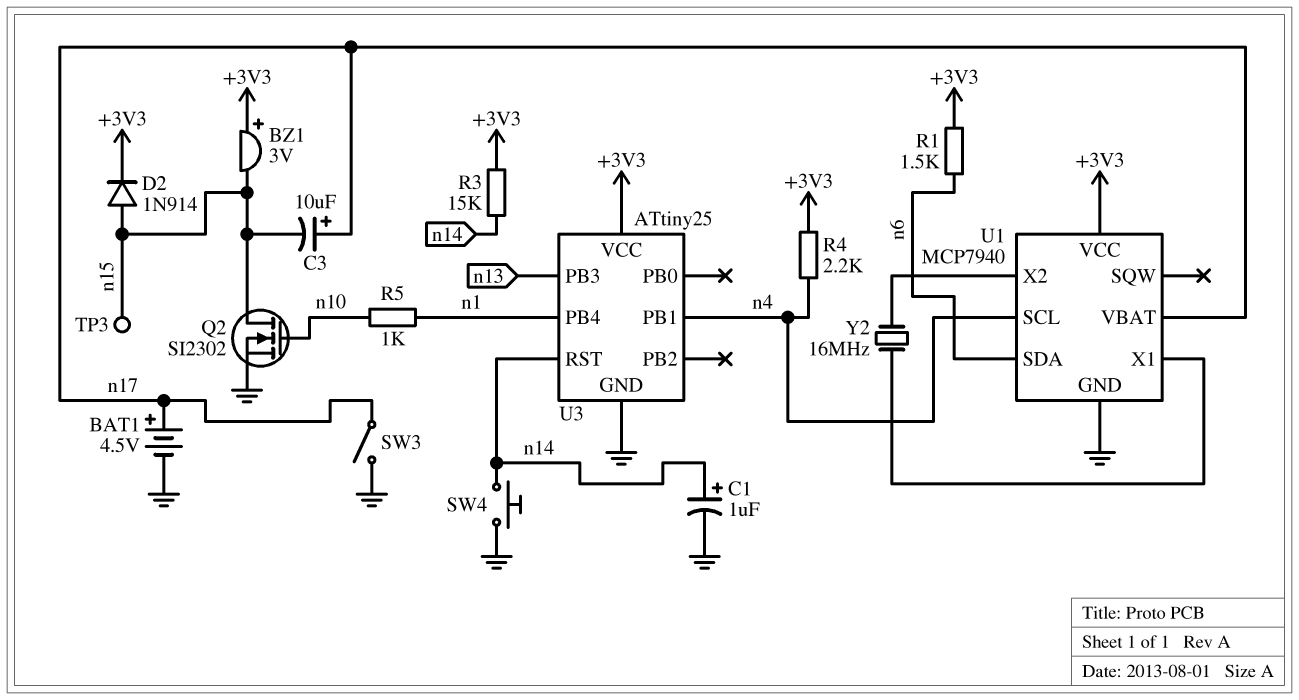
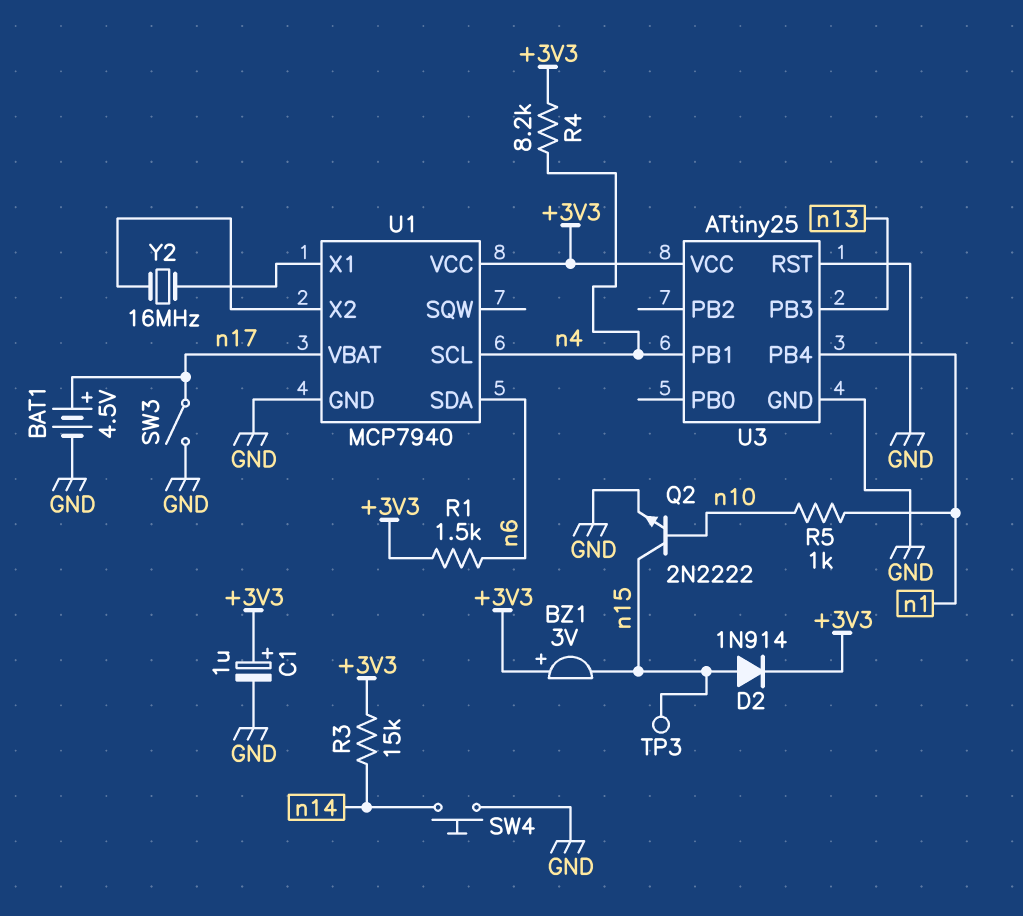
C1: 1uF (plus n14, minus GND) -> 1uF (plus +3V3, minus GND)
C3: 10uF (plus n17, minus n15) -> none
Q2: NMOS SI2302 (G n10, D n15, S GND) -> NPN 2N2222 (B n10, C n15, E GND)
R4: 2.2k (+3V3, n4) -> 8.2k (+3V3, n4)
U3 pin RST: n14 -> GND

* * *

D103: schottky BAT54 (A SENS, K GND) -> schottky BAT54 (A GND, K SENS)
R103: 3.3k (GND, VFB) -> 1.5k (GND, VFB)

▶ **DIRECTIONS FOR THIS TASK**
Return exactly, and only, the lines above starting at the line that contains "D103: schottky BAT54" and ending at the line that contains "R103: 3.3k (GND, VFB) -> 1.5k (GND, VFB)".

▶ **WRITTEN ANSWER**
D103: schottky BAT54 (A SENS, K GND) -> schottky BAT54 (A GND, K SENS)
R103: 3.3k (GND, VFB) -> 1.5k (GND, VFB)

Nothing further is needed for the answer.